Your instructions:
Collect every line in the entries that contains the string "instrumentName", matching case exactly.

Data:
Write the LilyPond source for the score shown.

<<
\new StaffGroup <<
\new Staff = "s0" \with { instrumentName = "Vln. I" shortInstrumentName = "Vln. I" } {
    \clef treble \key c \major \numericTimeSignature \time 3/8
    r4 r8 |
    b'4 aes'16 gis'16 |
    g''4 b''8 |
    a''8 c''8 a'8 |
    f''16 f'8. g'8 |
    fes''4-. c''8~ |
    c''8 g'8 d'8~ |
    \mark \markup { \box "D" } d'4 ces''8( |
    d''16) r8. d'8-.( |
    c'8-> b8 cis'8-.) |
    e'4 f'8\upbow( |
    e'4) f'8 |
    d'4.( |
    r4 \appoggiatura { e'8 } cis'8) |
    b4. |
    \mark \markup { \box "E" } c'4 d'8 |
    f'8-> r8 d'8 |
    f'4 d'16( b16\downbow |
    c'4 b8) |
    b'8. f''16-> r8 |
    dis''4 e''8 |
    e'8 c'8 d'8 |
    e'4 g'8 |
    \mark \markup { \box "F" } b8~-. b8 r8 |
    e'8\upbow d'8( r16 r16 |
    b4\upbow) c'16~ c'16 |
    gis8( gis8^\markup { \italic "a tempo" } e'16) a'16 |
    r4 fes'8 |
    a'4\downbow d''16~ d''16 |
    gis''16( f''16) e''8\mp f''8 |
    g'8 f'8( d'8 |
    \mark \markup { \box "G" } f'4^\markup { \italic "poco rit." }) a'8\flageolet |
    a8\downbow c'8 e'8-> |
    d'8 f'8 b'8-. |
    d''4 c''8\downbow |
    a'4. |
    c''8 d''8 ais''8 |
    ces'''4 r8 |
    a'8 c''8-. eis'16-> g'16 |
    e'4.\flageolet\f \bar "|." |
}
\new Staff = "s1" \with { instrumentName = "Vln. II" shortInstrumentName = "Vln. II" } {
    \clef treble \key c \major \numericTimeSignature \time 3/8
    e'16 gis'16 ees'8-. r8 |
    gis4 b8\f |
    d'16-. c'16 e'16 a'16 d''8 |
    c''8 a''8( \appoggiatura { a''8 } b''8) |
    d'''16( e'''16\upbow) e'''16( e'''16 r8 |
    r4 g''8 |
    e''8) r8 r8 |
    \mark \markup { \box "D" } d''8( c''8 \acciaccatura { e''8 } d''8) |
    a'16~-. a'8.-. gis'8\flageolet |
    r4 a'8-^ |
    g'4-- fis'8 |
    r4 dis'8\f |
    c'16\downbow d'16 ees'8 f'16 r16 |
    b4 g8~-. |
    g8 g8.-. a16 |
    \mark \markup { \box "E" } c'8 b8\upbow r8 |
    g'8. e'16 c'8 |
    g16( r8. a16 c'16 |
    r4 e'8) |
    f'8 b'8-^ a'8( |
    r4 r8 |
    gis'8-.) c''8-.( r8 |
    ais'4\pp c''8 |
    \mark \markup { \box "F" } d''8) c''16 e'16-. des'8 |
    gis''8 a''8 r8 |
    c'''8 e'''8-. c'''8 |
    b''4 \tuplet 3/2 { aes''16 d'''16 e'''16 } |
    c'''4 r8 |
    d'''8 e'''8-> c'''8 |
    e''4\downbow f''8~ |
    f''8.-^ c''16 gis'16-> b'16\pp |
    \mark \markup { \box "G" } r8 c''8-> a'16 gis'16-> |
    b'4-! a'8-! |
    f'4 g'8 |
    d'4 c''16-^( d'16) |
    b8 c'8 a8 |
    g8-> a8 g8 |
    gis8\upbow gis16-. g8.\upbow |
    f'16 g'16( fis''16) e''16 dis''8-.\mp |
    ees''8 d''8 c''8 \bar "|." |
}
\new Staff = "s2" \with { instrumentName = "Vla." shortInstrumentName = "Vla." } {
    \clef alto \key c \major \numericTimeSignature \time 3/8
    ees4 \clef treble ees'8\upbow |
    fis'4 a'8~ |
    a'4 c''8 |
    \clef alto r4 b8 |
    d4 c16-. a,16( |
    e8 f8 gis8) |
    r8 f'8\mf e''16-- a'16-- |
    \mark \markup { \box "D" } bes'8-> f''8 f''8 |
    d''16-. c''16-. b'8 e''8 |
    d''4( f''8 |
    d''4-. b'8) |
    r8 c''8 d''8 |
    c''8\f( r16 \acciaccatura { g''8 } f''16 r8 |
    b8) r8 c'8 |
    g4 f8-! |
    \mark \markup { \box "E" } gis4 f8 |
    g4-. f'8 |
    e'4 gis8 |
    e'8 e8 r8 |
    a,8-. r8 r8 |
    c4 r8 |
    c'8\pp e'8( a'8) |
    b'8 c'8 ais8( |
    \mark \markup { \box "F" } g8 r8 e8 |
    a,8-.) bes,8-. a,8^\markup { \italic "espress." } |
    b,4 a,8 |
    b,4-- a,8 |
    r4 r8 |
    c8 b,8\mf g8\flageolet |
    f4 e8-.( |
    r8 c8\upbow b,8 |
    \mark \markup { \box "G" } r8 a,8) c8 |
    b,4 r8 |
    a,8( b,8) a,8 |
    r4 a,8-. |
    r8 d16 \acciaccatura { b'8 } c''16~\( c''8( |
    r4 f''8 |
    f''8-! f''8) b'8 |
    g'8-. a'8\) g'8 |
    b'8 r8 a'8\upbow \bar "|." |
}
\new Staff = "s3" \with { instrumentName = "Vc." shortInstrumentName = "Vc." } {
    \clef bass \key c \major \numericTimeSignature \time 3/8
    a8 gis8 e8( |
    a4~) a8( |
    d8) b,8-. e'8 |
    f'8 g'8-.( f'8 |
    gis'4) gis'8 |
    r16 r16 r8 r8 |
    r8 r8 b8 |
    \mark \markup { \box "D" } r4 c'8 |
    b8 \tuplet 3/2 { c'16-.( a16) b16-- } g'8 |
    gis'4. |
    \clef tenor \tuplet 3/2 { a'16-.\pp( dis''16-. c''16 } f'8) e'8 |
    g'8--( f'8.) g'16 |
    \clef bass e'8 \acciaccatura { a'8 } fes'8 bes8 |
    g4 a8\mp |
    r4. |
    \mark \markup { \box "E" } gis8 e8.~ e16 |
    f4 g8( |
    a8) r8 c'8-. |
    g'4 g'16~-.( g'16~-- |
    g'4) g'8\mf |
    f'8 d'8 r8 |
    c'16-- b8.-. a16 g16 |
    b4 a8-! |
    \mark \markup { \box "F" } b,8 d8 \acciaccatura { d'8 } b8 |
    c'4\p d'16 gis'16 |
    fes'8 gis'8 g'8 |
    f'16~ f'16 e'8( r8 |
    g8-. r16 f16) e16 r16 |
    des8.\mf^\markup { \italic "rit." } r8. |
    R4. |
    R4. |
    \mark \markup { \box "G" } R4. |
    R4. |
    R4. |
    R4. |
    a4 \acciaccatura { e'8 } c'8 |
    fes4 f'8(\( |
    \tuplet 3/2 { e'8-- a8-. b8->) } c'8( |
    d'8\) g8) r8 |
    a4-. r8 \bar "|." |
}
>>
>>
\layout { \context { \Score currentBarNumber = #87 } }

Written solution:
\new Staff = "s0" \with { instrumentName = "Vln. I" shortInstrumentName = "Vln. I" } {
\new Staff = "s1" \with { instrumentName = "Vln. II" shortInstrumentName = "Vln. II" } {
\new Staff = "s2" \with { instrumentName = "Vla." shortInstrumentName = "Vla." } {
\new Staff = "s3" \with { instrumentName = "Vc." shortInstrumentName = "Vc." } {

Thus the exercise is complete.